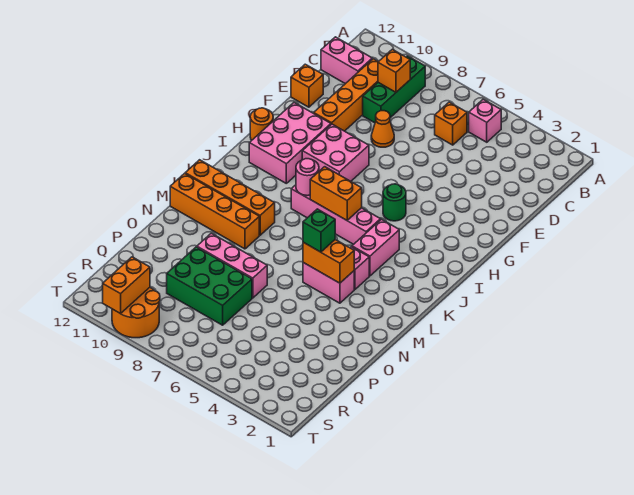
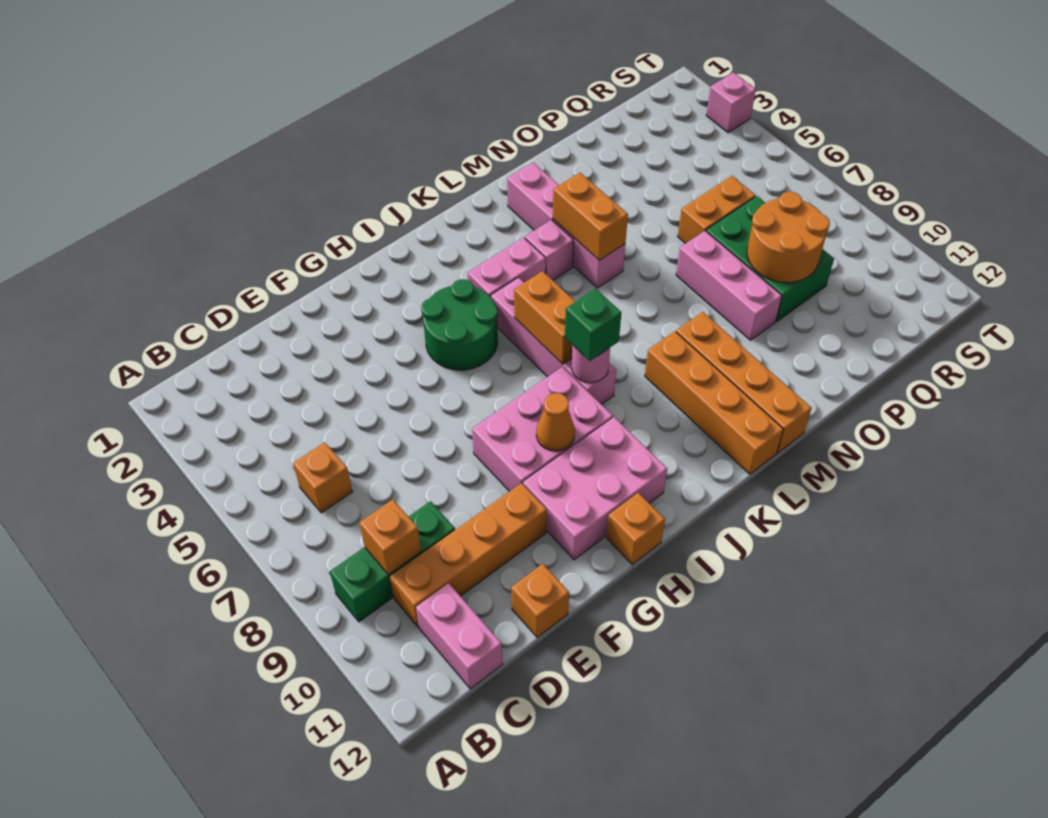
pink brick B5 level 1 -> pink brick T3 level 1
orange cone E8 level 1 -> orange cone H9 level 2
pink brick G8:H9 level 1 -> pink brick G8:I9 level 1
green round brick H5 level 1 -> green round brick H4:I5 level 1
orange round brick H12 level 1 -> orange brick H12 level 1
pink brick M4:M5 level 1 -> pink brick M2:M5 level 1
green brick M5 level 3 -> green brick J8 level 3
orange round brick S9:T10 level 1 -> orange round brick P8:Q9 level 2
orange brick S10:T10 level 2 -> orange brick P6:Q6 level 1

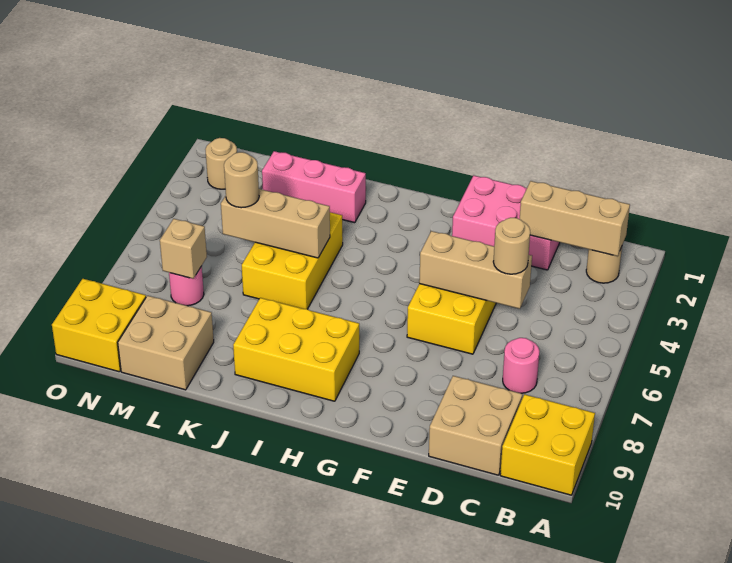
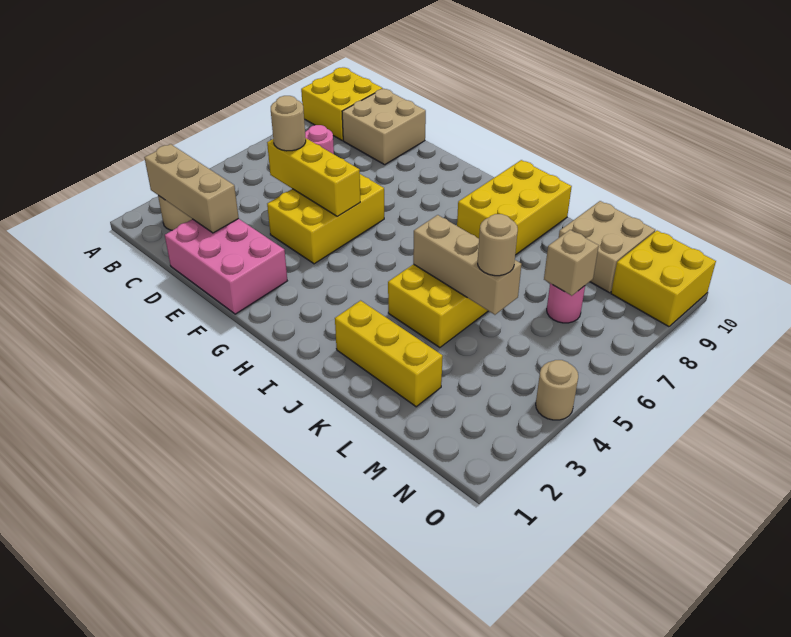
tan brick D5:F5 level 2 -> yellow brick D5:F5 level 2
yellow brick H8:J9 level 1 -> yellow brick I8:J10 level 1
pink brick J2:L2 level 1 -> yellow brick J2:L2 level 1
tan round brick N2 level 1 -> tan round brick O4 level 1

_ _ _ _ _

§ Prompt
Copy the data exactly. Pictures do not belong in the copy.

§ Result of this task
pink brick B5 level 1 -> pink brick T3 level 1
orange cone E8 level 1 -> orange cone H9 level 2
pink brick G8:H9 level 1 -> pink brick G8:I9 level 1
green round brick H5 level 1 -> green round brick H4:I5 level 1
orange round brick H12 level 1 -> orange brick H12 level 1
pink brick M4:M5 level 1 -> pink brick M2:M5 level 1
green brick M5 level 3 -> green brick J8 level 3
orange round brick S9:T10 level 1 -> orange round brick P8:Q9 level 2
orange brick S10:T10 level 2 -> orange brick P6:Q6 level 1

tan brick D5:F5 level 2 -> yellow brick D5:F5 level 2
yellow brick H8:J9 level 1 -> yellow brick I8:J10 level 1
pink brick J2:L2 level 1 -> yellow brick J2:L2 level 1
tan round brick N2 level 1 -> tan round brick O4 level 1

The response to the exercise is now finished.